#### [Scene edit records]
··········
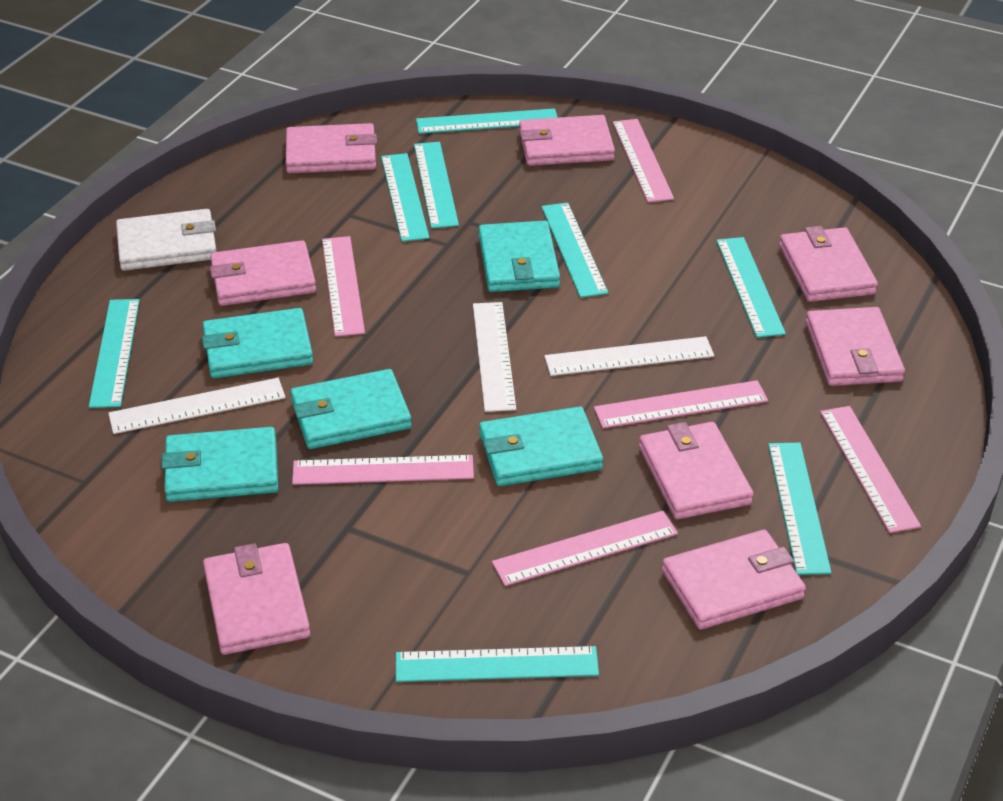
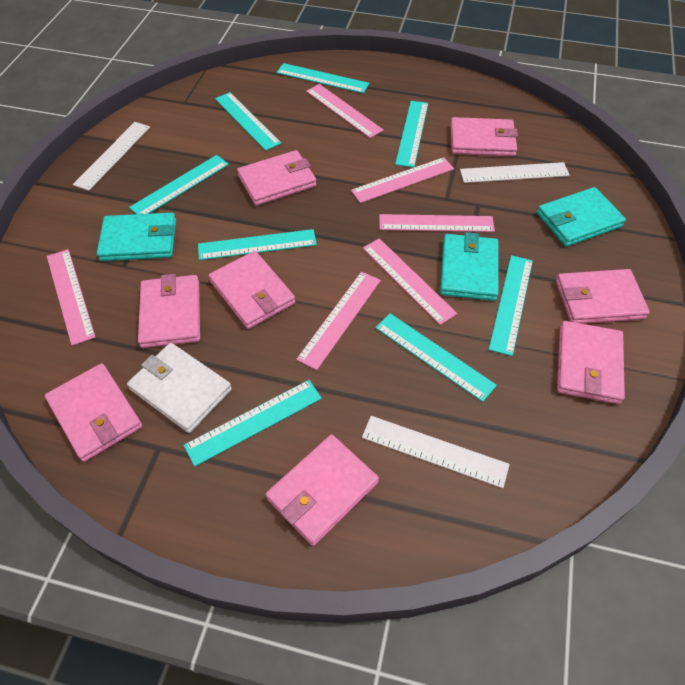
turquoise wallet: 5 -> 3

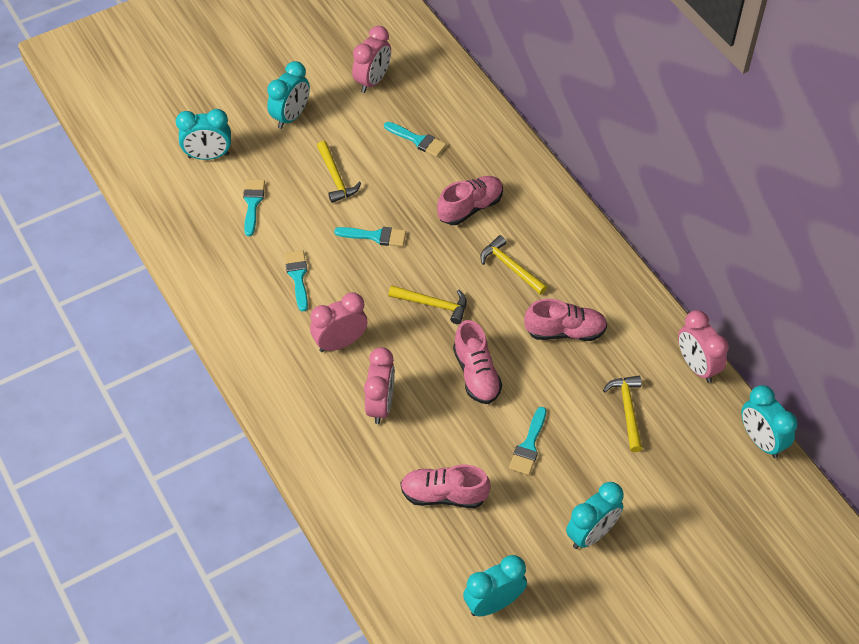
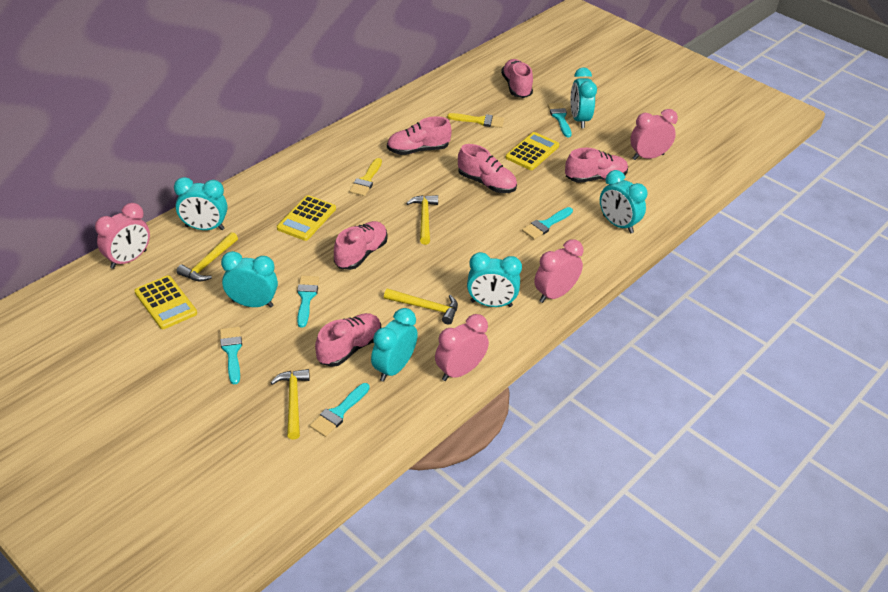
pink shoe: 4 -> 6
turquoise clock: 5 -> 6
yellow brush: 0 -> 2
yellow calculator: 0 -> 3

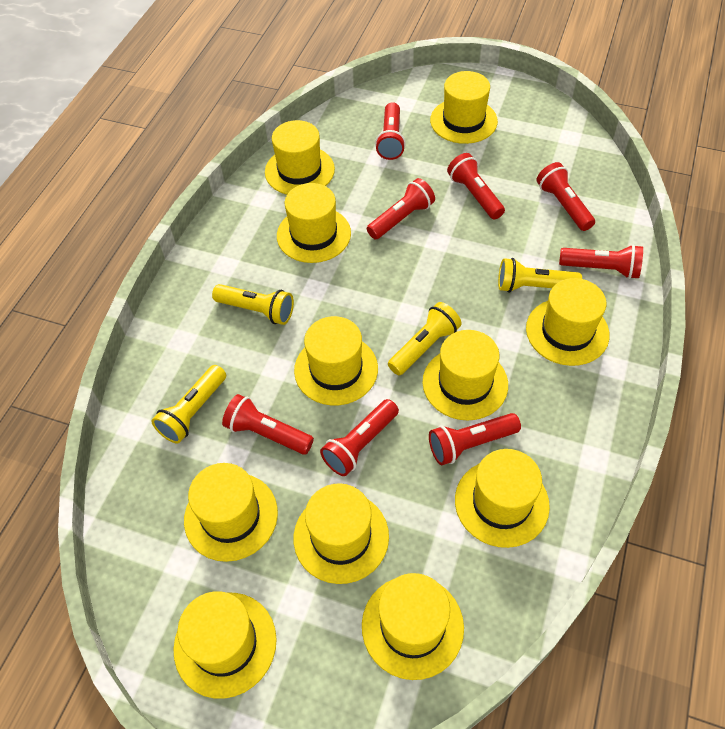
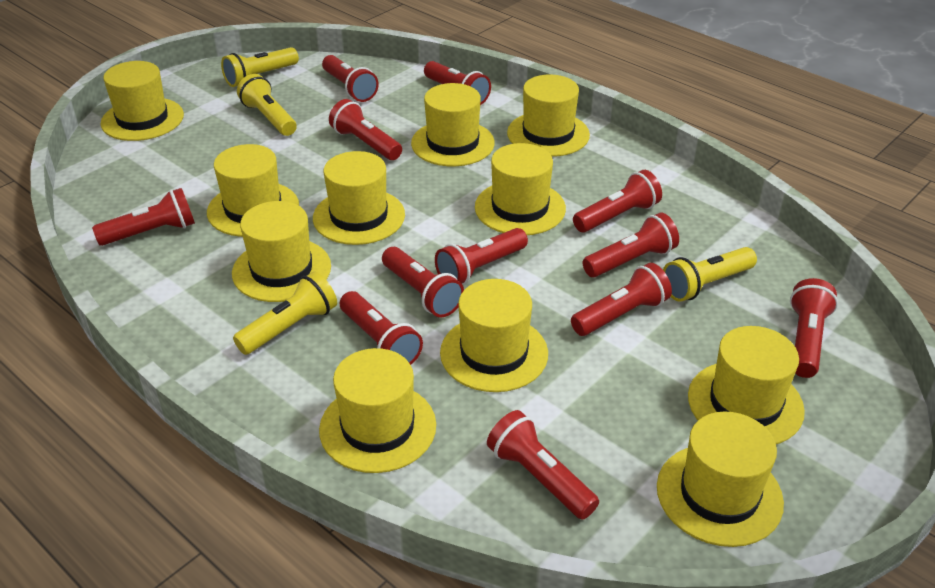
red flashlight: 8 -> 12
··········
#### [About this exercise]
Once the line containing "turquoise clock: 5 -> 6" is found in the records above, it and every line after it up to the last must be repeated exactly, without pictures.

#### [Answer box]
turquoise clock: 5 -> 6
yellow brush: 0 -> 2
yellow calculator: 0 -> 3

red flashlight: 8 -> 12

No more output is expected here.